Dataset content:
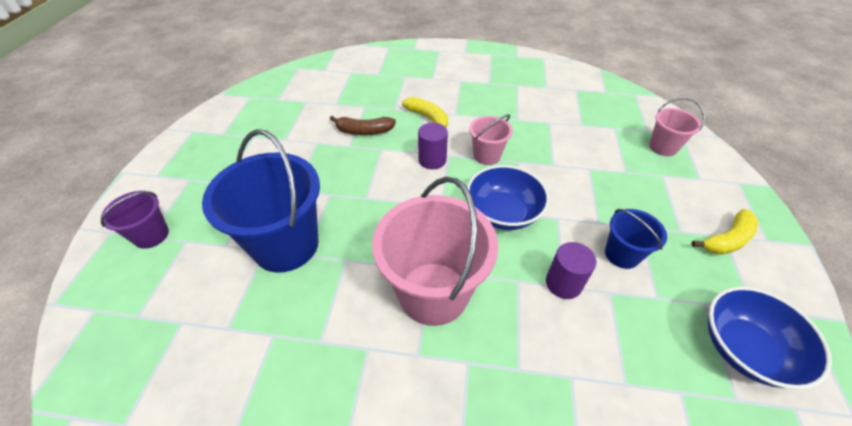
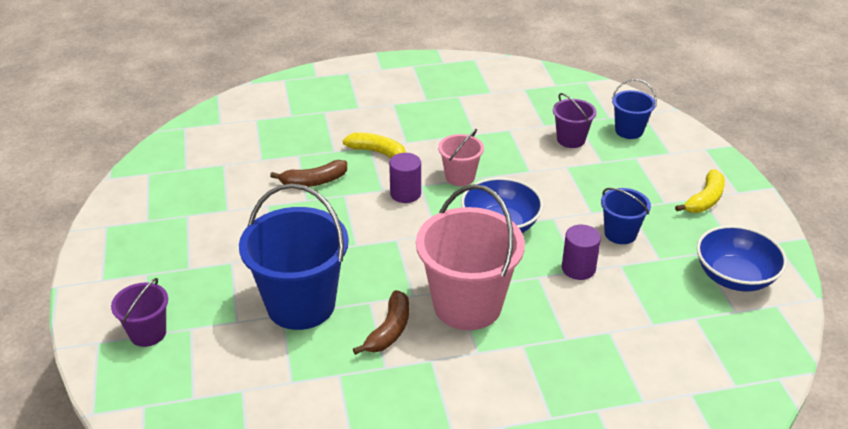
camera: 20 degrees left, 10 degrees down
(346, 298) = (389, 330): none -> brown banana
(603, 143) = (571, 139): none -> purple bucket
(663, 147) = (629, 131): pink bucket -> blue bucket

Try it:
Since pictures are not part of the copy, set down only the remaining data exactly.

Response to the task:
camera: 20 degrees left, 10 degrees down
(346, 298) = (389, 330): none -> brown banana
(603, 143) = (571, 139): none -> purple bucket
(663, 147) = (629, 131): pink bucket -> blue bucket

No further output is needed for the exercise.